Your assignment =>
Down to the last line, print the data that follows exactly, without its pictures.

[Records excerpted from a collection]

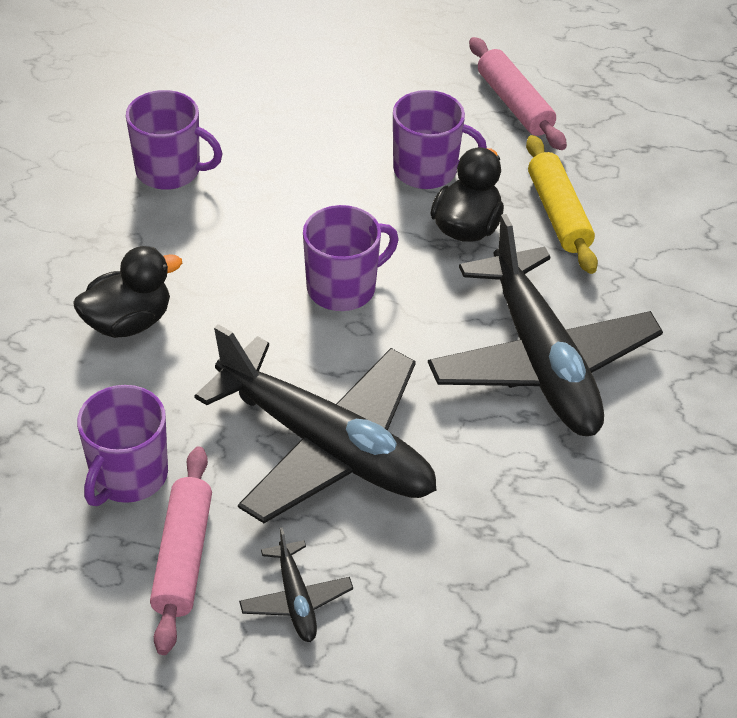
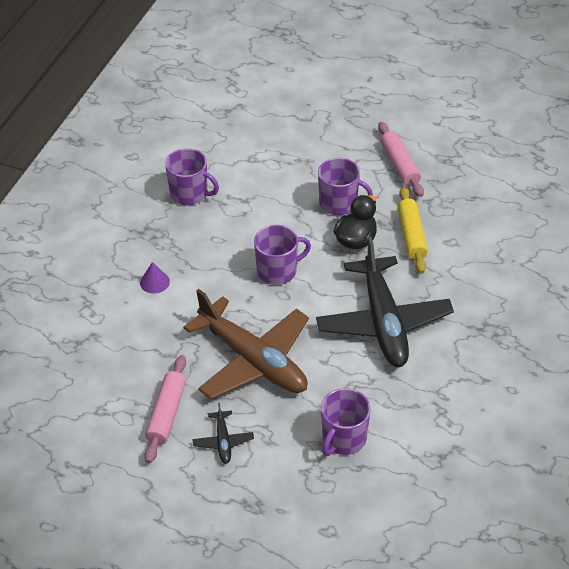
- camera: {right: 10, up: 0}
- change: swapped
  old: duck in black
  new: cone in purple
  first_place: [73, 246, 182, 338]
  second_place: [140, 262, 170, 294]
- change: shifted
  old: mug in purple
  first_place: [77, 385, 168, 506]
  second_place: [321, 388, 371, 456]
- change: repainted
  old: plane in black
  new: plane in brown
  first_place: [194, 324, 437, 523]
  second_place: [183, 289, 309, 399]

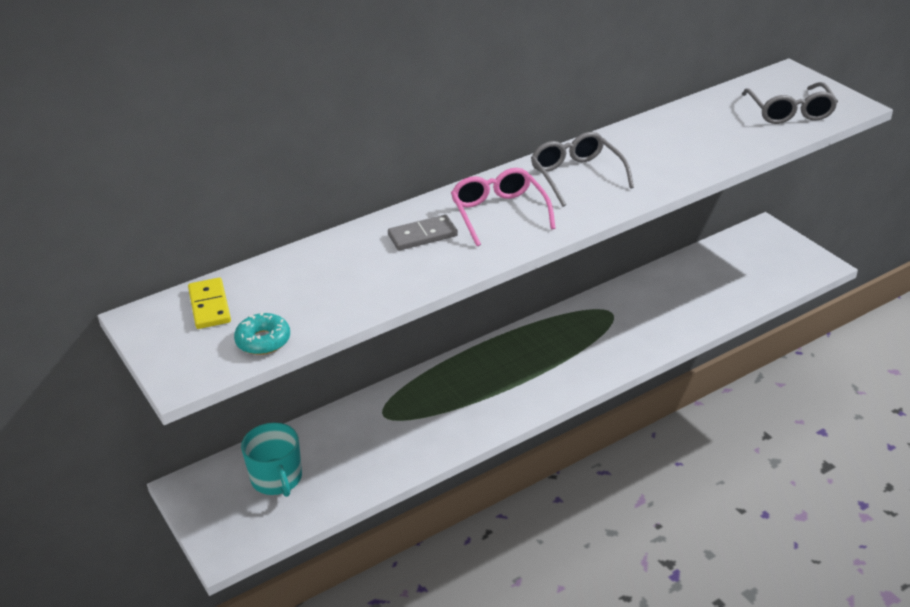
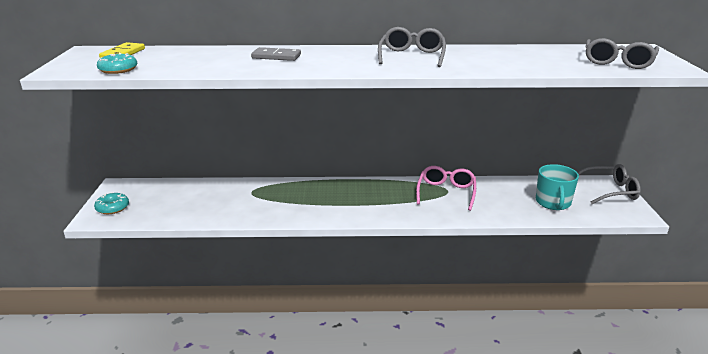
- camera: {right: 30, up: -10}
- change: shifted
  old: mug in turquoise
  first_place: [241, 423, 302, 497]
  second_place: [536, 164, 579, 210]
- change: shifted
  old: glasses in pink
  first_place: [451, 168, 556, 246]
  second_place: [416, 166, 476, 211]
- change: new
  new: donut in turquoise
  second_place: [94, 193, 129, 214]
- change: new
  new: glasses in grey
  second_place: [578, 164, 641, 204]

Solved exercise =>
- camera: {right: 10, up: 0}
- change: swapped
  old: duck in black
  new: cone in purple
  first_place: [73, 246, 182, 338]
  second_place: [140, 262, 170, 294]
- change: shifted
  old: mug in purple
  first_place: [77, 385, 168, 506]
  second_place: [321, 388, 371, 456]
- change: repainted
  old: plane in black
  new: plane in brown
  first_place: [194, 324, 437, 523]
  second_place: [183, 289, 309, 399]

- camera: {right: 30, up: -10}
- change: shifted
  old: mug in turquoise
  first_place: [241, 423, 302, 497]
  second_place: [536, 164, 579, 210]
- change: shifted
  old: glasses in pink
  first_place: [451, 168, 556, 246]
  second_place: [416, 166, 476, 211]
- change: new
  new: donut in turquoise
  second_place: [94, 193, 129, 214]
- change: new
  new: glasses in grey
  second_place: [578, 164, 641, 204]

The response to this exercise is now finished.